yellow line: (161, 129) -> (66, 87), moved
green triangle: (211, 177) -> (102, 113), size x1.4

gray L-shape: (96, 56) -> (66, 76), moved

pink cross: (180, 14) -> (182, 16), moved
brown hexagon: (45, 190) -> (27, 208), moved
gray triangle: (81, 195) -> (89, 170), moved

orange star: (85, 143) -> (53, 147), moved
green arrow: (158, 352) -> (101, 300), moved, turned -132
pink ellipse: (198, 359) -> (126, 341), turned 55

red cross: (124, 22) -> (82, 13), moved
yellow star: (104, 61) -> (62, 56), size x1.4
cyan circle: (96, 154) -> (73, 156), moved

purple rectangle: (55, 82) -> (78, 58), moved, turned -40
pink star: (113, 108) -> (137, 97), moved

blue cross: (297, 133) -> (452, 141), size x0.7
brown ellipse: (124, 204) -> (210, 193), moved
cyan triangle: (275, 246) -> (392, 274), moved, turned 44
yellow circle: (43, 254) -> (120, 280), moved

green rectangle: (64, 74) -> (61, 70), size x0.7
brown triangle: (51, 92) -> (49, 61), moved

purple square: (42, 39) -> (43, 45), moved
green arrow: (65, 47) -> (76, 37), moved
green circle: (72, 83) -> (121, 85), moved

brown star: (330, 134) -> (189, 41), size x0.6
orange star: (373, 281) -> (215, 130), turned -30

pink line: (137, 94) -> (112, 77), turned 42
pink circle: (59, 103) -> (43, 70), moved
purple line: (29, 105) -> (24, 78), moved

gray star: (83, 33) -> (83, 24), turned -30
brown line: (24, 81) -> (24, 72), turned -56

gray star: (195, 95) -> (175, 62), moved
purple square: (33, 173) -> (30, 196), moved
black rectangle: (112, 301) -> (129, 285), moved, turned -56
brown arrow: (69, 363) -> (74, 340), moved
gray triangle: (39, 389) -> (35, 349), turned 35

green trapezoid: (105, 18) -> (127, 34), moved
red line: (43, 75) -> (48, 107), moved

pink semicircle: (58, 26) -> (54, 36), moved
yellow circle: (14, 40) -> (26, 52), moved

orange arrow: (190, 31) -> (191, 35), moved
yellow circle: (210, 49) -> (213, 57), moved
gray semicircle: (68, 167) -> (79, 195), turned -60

- - - - - - -

● **What is needed**
Copy the records above exactly, starting at the line that contains "gray star: (195, 95) -> (175, 62), moved" and ending at the last line, and leave out all earlier lines.

● **Exercise result**
gray star: (195, 95) -> (175, 62), moved
purple square: (33, 173) -> (30, 196), moved
black rectangle: (112, 301) -> (129, 285), moved, turned -56
brown arrow: (69, 363) -> (74, 340), moved
gray triangle: (39, 389) -> (35, 349), turned 35

green trapezoid: (105, 18) -> (127, 34), moved
red line: (43, 75) -> (48, 107), moved

pink semicircle: (58, 26) -> (54, 36), moved
yellow circle: (14, 40) -> (26, 52), moved

orange arrow: (190, 31) -> (191, 35), moved
yellow circle: (210, 49) -> (213, 57), moved
gray semicircle: (68, 167) -> (79, 195), turned -60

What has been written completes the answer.